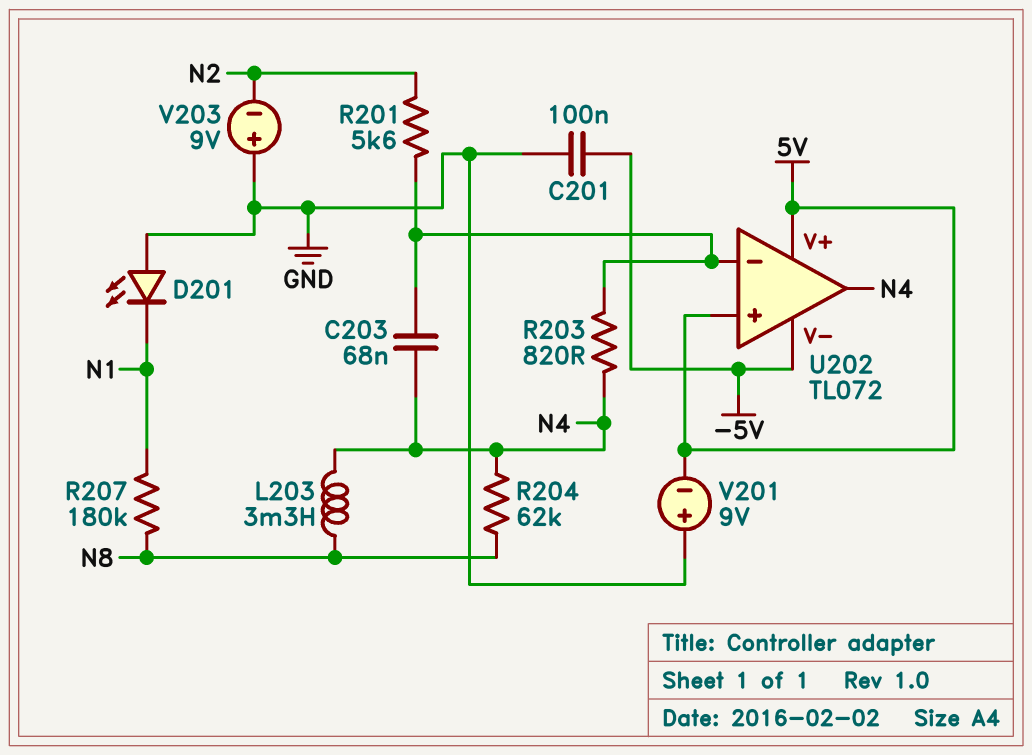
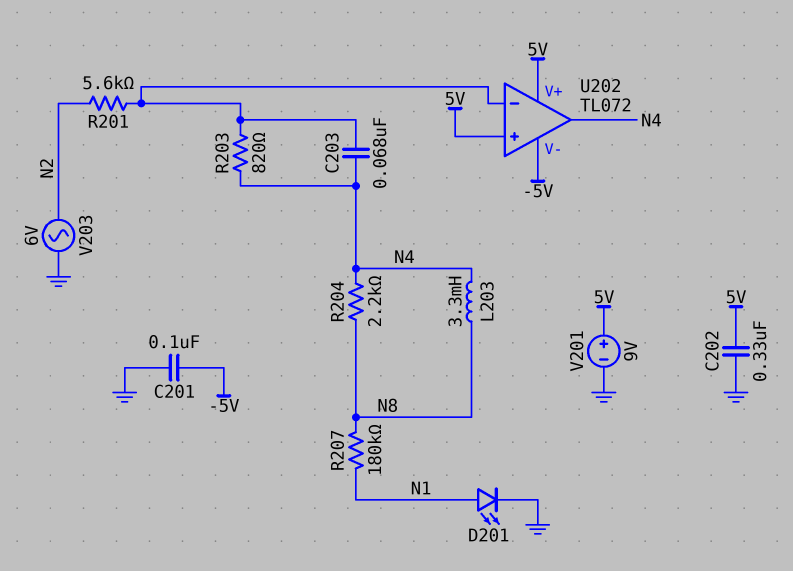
C202: none -> 330nF (5V, GND)
D201: LED (A GND, K N1) -> LED (A N1, K GND)
R204: 62k (N4, N8) -> 2.2k (N4, N8)
V201: 9V (plus GND, minus 5V) -> 9V (plus 5V, minus GND)
V203: 9V (plus GND, minus N2) -> AC 6V (GND, N2)

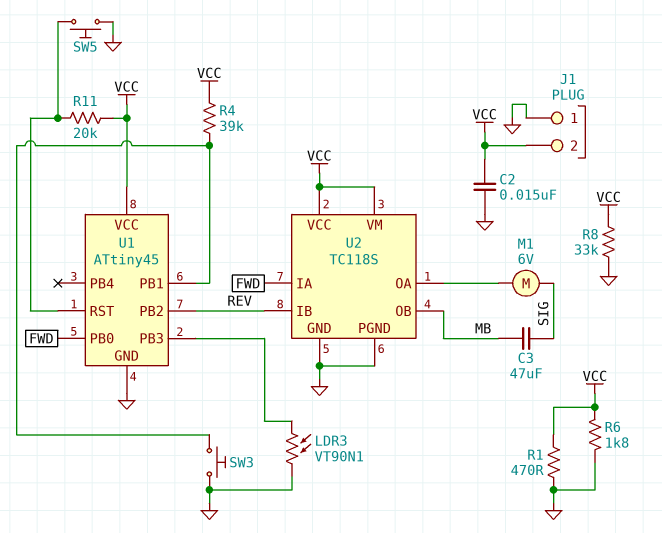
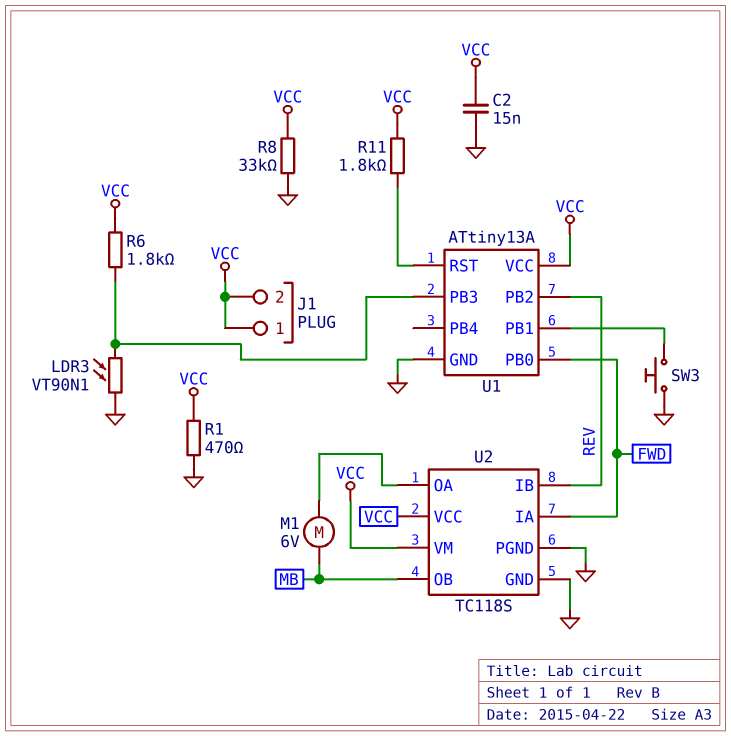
C3: 47uF (MB, SIG) -> none
J1 pin 1: GND -> VCC
M1: motor 6V (SIG, U2/OA) -> motor 6V (MB, U2/OA)
R4: 39k (U1/PB1, VCC) -> none
R6: 1.8k (GND, VCC) -> 1.8k (U1/PB3, VCC)
R11: 20k (U1/RST, VCC) -> 1.8k (U1/RST, VCC)
SW5: button (GND, U1/RST) -> none
U1: ATtiny45 -> ATtiny13A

☆ ☆ ☆ ☆ ☆

▶ [THE TASK]: Within the listing above, find the line containing "D201: LED (A GND, K N1) -> LED (A N1, K GND)", then print it and every line after it exactly, leaving out pictures.

▶ [REPLY TO THE EXERCISE]:
D201: LED (A GND, K N1) -> LED (A N1, K GND)
R204: 62k (N4, N8) -> 2.2k (N4, N8)
V201: 9V (plus GND, minus 5V) -> 9V (plus 5V, minus GND)
V203: 9V (plus GND, minus N2) -> AC 6V (GND, N2)

C3: 47uF (MB, SIG) -> none
J1 pin 1: GND -> VCC
M1: motor 6V (SIG, U2/OA) -> motor 6V (MB, U2/OA)
R4: 39k (U1/PB1, VCC) -> none
R6: 1.8k (GND, VCC) -> 1.8k (U1/PB3, VCC)
R11: 20k (U1/RST, VCC) -> 1.8k (U1/RST, VCC)
SW5: button (GND, U1/RST) -> none
U1: ATtiny45 -> ATtiny13A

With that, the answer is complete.